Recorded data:

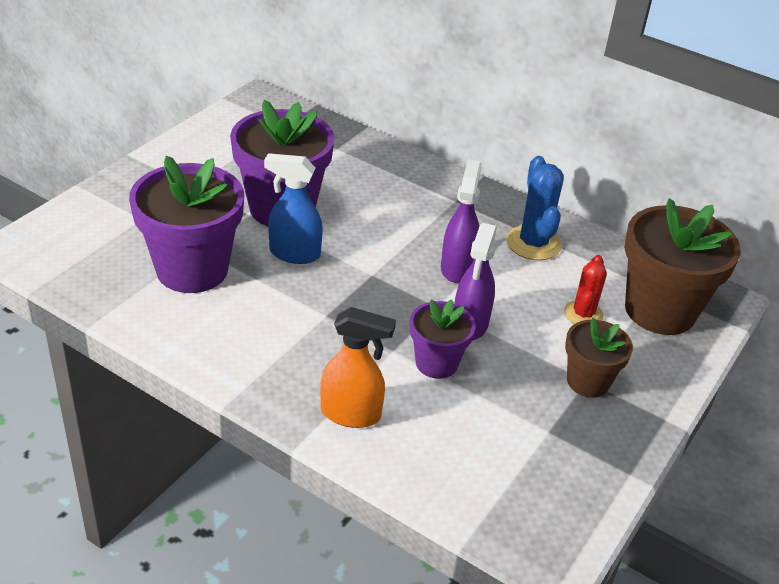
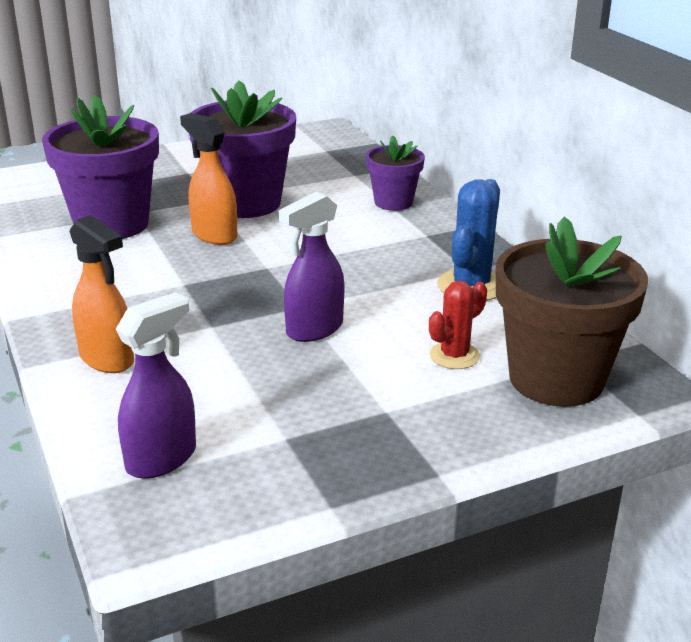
camera: 35 degrees right, 10 degrees down
(294, 253) = (214, 235): blue spray bottle -> orange spray bottle
(436, 363) = (240, 348): purple flower pot -> purple flower pot (393, 202)
(457, 268) = (360, 283): purple spray bottle -> purple spray bottle (162, 458)
(588, 382) = (385, 412): brown flower pot -> none

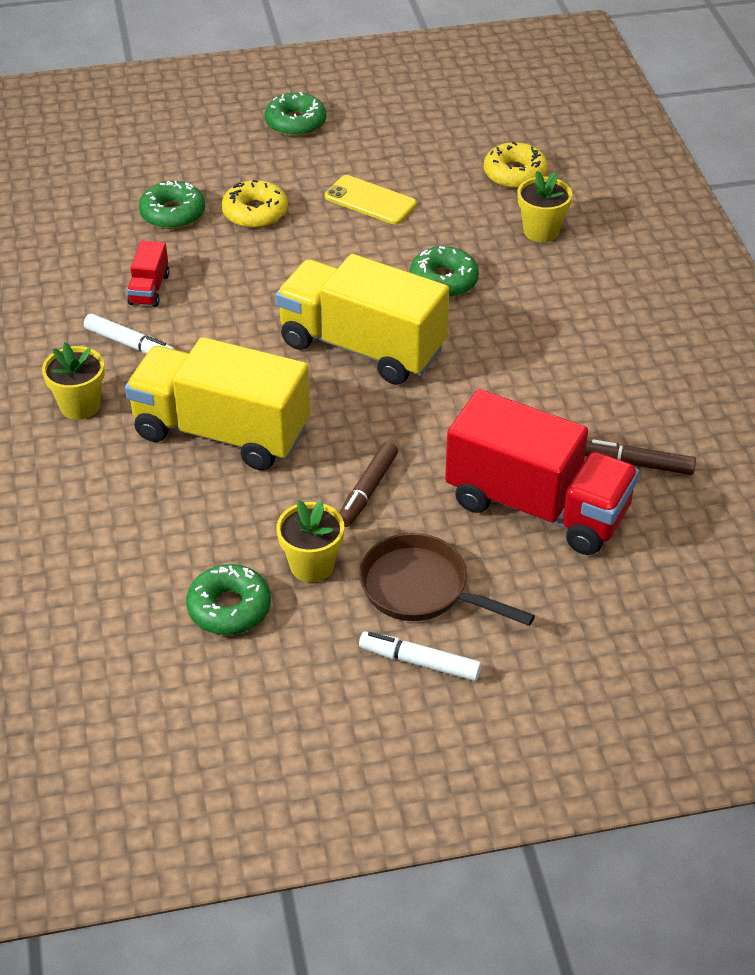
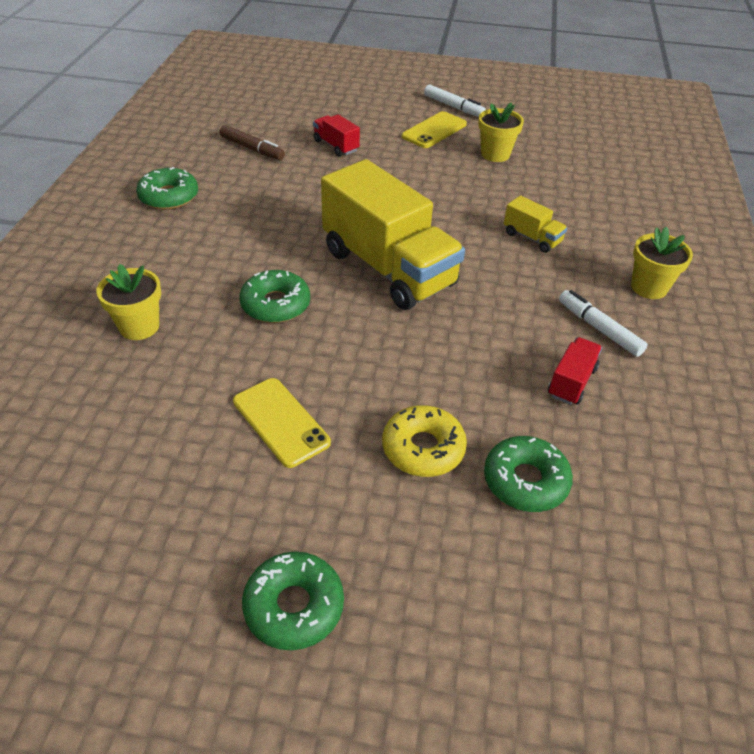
camera: 160 degrees left, 0 degrees up
(221, 432) = (532, 238): yellow truck -> yellow truck, size x0.42
(229, 608) = (553, 149): green donut -> green donut (169, 197)
(367, 490) = (440, 179): brown marker -> none
(422, 589) = (434, 130): brown pan -> yellow phone
(515, 174) = (92, 406): yellow donut -> none
(537, 506) = (336, 146): red truck -> red truck, size x0.42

## Work required
Where in the records does the string "spray" appear? Copy every line that has it.

## Task result
(294, 253) = (214, 235): blue spray bottle -> orange spray bottle
(457, 268) = (360, 283): purple spray bottle -> purple spray bottle (162, 458)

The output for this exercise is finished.